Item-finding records
============================================================

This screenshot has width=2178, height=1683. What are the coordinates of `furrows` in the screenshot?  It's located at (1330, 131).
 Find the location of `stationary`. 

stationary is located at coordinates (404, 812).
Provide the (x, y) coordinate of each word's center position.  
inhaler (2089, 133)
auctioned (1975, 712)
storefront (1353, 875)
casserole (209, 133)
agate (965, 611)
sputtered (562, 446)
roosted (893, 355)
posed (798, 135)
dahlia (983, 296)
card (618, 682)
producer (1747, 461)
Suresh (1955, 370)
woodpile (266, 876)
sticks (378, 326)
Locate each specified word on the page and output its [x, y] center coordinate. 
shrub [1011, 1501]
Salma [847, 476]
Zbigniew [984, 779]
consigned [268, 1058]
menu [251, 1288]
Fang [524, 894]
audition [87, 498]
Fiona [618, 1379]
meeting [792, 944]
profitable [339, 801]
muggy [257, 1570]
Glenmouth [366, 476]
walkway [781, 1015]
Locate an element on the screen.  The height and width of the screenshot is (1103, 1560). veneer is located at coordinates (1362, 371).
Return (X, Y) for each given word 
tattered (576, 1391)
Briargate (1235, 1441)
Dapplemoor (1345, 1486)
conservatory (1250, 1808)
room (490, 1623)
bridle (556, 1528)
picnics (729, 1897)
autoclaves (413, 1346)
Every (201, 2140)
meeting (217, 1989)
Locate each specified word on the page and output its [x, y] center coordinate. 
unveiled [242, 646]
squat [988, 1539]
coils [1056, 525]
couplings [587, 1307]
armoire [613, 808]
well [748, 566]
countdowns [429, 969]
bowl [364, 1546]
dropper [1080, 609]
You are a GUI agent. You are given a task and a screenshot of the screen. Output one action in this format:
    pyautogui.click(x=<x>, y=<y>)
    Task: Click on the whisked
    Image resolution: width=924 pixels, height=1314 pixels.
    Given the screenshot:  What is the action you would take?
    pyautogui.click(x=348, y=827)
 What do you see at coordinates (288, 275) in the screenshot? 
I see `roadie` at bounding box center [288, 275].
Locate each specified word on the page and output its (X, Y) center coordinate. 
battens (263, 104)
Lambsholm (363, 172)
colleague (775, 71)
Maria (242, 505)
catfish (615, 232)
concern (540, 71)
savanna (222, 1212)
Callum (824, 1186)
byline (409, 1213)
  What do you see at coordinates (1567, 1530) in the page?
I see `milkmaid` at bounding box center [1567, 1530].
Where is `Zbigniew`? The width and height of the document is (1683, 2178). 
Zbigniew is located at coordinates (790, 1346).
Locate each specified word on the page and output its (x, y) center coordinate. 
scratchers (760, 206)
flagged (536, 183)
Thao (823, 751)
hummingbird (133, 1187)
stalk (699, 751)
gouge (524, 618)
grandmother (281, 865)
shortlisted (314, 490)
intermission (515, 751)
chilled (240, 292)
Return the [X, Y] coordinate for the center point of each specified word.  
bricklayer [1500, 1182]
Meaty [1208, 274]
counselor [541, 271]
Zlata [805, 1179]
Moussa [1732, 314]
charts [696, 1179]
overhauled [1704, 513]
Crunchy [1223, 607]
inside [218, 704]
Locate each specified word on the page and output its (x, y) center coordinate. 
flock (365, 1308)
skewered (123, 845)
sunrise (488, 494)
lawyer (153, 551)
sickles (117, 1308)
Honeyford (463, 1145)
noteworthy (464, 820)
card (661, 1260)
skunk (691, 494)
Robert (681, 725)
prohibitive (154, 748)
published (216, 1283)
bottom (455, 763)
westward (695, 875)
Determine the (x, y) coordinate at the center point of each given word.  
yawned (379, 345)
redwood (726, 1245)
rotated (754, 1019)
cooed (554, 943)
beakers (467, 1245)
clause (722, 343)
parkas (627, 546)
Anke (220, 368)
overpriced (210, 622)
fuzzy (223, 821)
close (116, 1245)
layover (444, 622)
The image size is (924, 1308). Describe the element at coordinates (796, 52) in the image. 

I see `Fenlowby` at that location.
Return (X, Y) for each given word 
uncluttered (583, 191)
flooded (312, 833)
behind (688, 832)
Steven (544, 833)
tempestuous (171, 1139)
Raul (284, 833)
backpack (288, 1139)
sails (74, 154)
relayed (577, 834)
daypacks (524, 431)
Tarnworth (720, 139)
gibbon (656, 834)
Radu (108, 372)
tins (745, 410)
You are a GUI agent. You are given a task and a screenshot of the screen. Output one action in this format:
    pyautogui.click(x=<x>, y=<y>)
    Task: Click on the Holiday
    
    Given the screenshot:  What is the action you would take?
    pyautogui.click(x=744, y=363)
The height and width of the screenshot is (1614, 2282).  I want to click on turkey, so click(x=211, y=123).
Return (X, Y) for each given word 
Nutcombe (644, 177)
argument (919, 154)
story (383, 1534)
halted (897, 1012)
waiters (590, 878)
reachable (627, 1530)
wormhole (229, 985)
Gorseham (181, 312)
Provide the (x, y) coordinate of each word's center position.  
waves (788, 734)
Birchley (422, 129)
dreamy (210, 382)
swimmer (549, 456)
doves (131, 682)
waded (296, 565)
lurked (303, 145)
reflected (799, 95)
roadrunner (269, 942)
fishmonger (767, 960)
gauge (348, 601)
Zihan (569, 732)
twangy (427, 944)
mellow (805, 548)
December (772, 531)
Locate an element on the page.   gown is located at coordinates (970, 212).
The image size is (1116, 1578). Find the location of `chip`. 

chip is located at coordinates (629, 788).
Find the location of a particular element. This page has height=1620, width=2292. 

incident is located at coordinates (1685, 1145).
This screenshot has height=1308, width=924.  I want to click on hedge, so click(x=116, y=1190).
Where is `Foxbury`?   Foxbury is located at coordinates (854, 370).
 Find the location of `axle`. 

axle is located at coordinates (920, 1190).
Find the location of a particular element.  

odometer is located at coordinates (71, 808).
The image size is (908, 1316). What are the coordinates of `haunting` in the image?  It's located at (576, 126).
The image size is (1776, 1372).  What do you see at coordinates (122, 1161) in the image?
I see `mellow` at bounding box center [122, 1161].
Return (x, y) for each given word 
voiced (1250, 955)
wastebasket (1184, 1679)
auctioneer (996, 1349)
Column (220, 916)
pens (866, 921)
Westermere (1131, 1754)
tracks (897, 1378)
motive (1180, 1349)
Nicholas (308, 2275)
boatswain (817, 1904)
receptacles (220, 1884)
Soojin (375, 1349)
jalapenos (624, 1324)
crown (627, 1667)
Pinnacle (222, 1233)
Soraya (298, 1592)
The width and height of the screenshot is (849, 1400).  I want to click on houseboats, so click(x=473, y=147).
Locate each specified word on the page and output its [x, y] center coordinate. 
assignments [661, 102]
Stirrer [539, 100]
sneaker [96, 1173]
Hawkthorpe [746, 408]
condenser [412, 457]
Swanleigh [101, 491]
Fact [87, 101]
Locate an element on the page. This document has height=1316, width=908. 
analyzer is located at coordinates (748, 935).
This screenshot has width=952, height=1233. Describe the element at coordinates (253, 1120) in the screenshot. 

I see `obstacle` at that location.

============================================================

What you are asked to do
Count the lines in the items above that contain the string "Where", treating uppercase and lowercase as different. Reply with the number alone.

Reply
2